+++ Record set
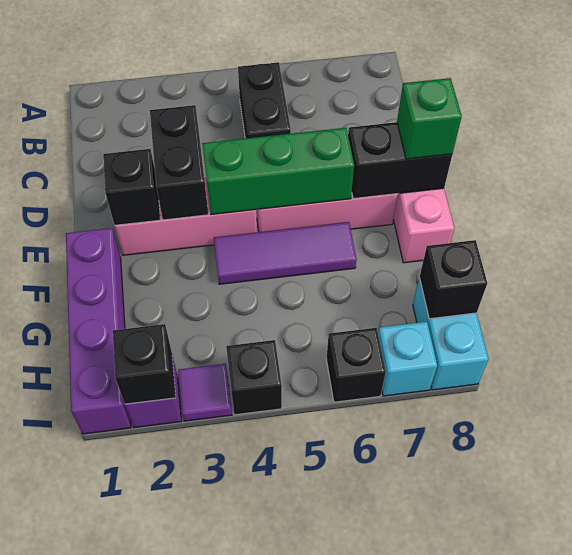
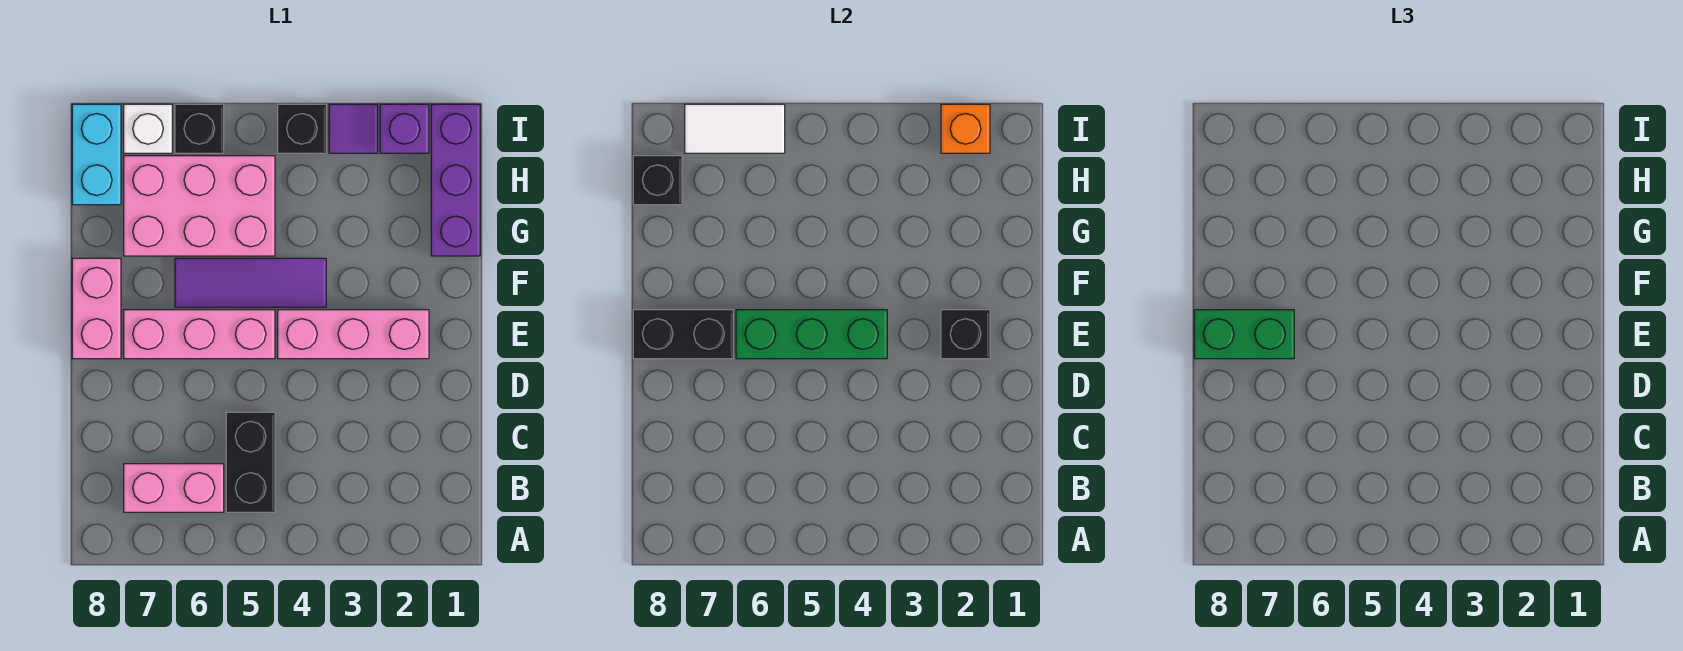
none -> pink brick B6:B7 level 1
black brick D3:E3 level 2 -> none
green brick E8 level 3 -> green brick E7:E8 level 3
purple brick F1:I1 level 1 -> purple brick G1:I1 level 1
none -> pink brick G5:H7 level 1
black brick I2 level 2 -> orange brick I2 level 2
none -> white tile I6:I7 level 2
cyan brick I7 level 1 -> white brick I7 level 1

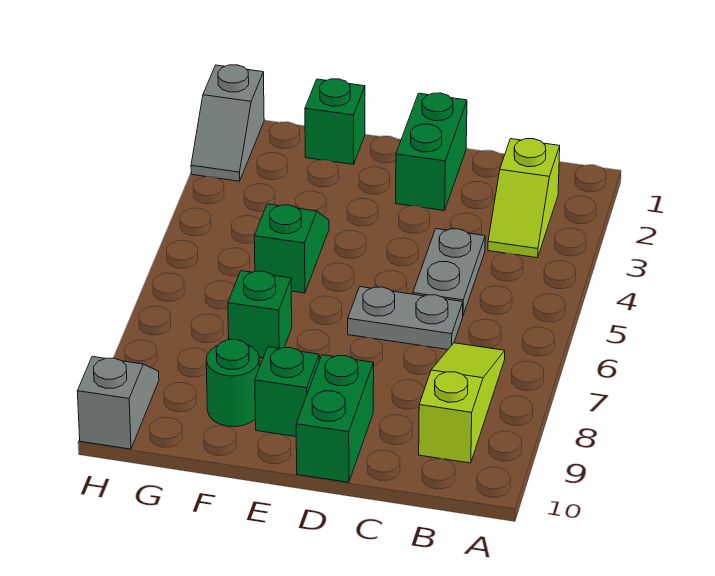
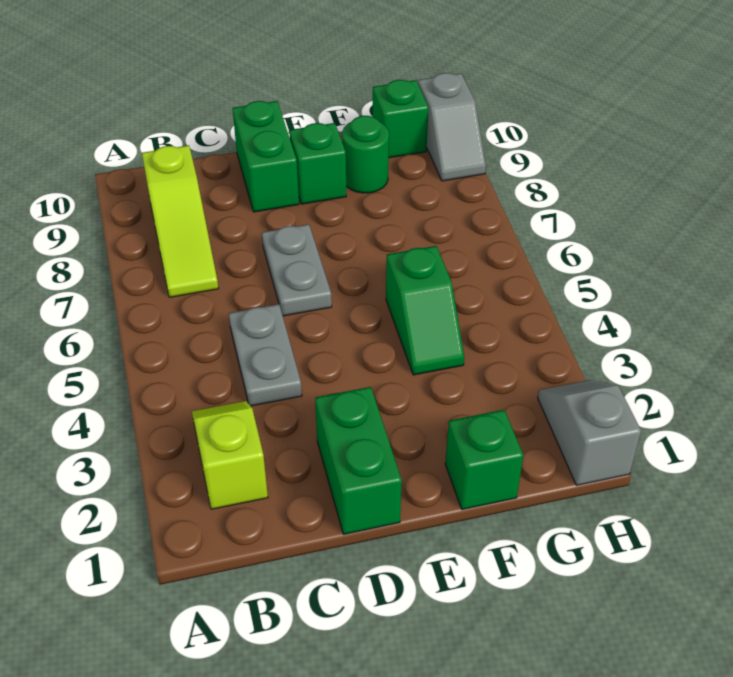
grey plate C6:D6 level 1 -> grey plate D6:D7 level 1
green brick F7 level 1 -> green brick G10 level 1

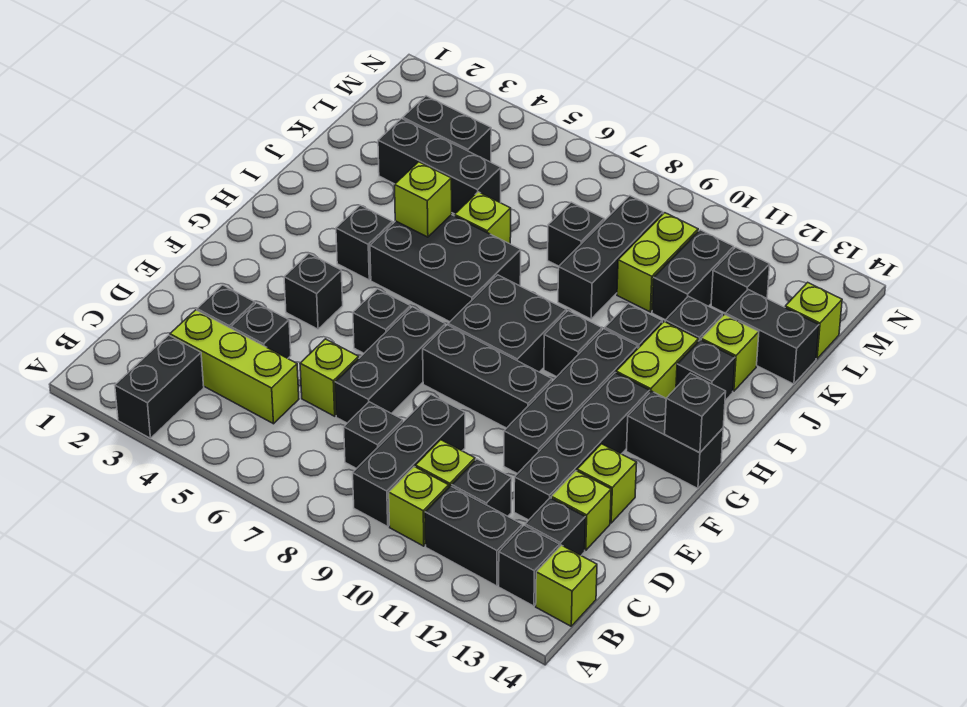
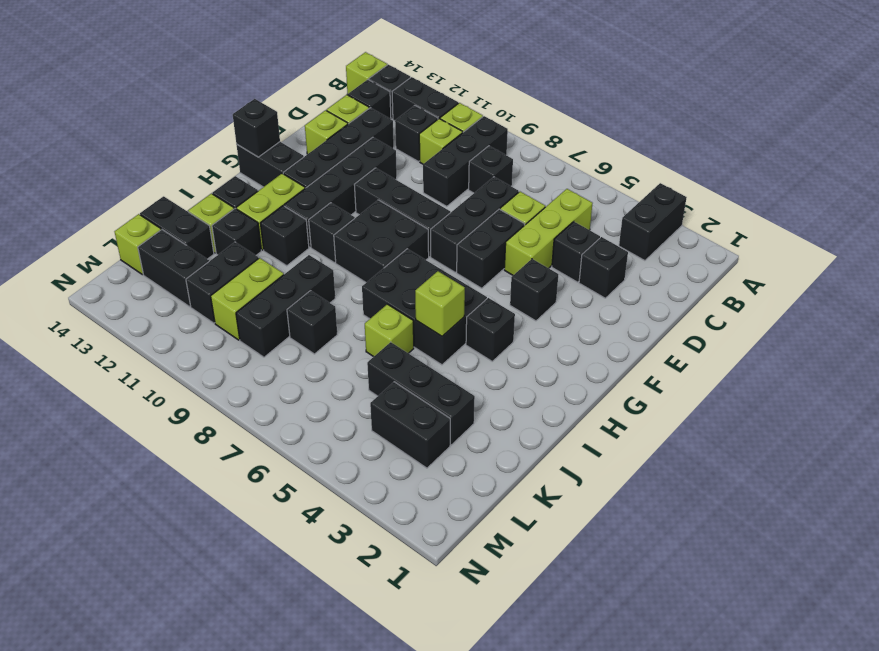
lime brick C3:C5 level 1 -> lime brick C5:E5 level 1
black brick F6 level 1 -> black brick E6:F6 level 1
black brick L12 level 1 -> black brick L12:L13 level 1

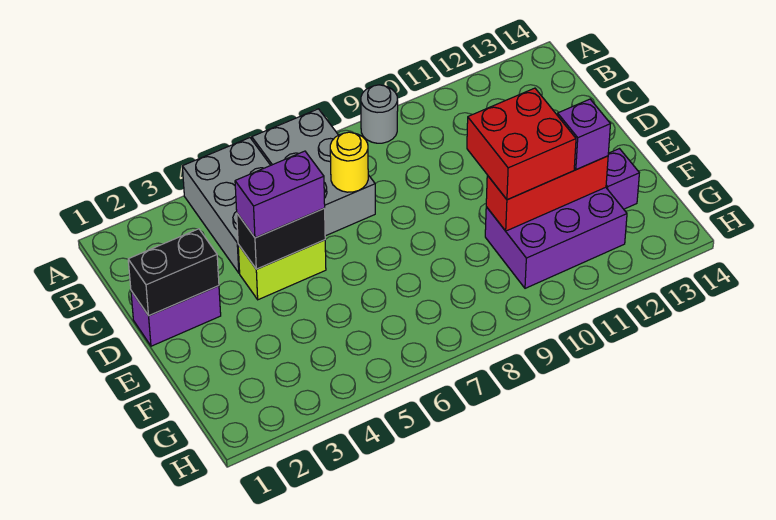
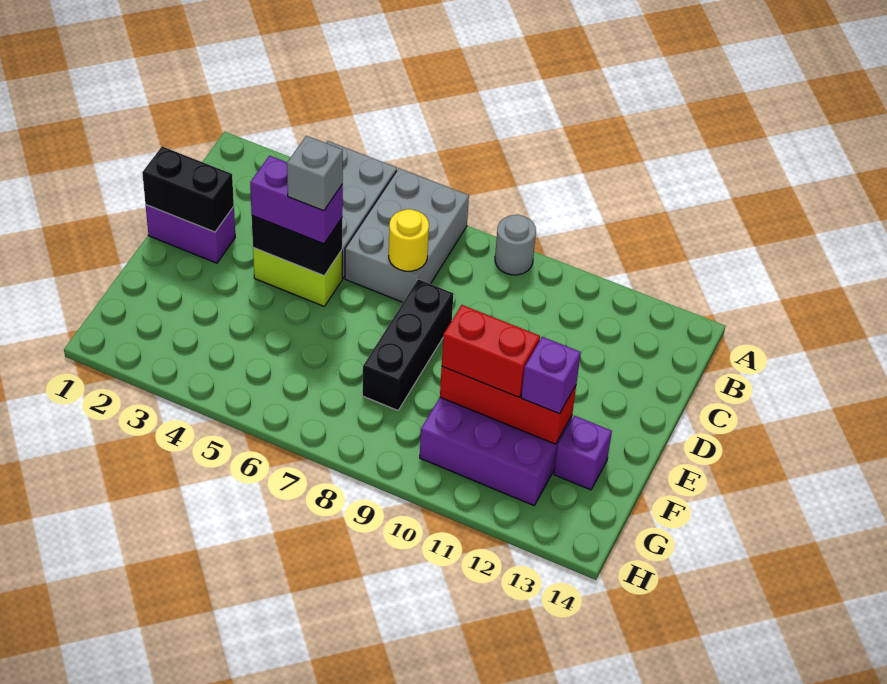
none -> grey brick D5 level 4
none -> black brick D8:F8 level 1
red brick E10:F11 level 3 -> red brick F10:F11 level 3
++++++
▶ _Exercise brief_
Your copy should hold the lines from the one with "green brick E8" up to and including the one with "black brick F6", exactly as in the data above, and no pictures.

▶ _Response below_
green brick E8 level 3 -> green brick E7:E8 level 3
purple brick F1:I1 level 1 -> purple brick G1:I1 level 1
none -> pink brick G5:H7 level 1
black brick I2 level 2 -> orange brick I2 level 2
none -> white tile I6:I7 level 2
cyan brick I7 level 1 -> white brick I7 level 1

grey plate C6:D6 level 1 -> grey plate D6:D7 level 1
green brick F7 level 1 -> green brick G10 level 1

lime brick C3:C5 level 1 -> lime brick C5:E5 level 1
black brick F6 level 1 -> black brick E6:F6 level 1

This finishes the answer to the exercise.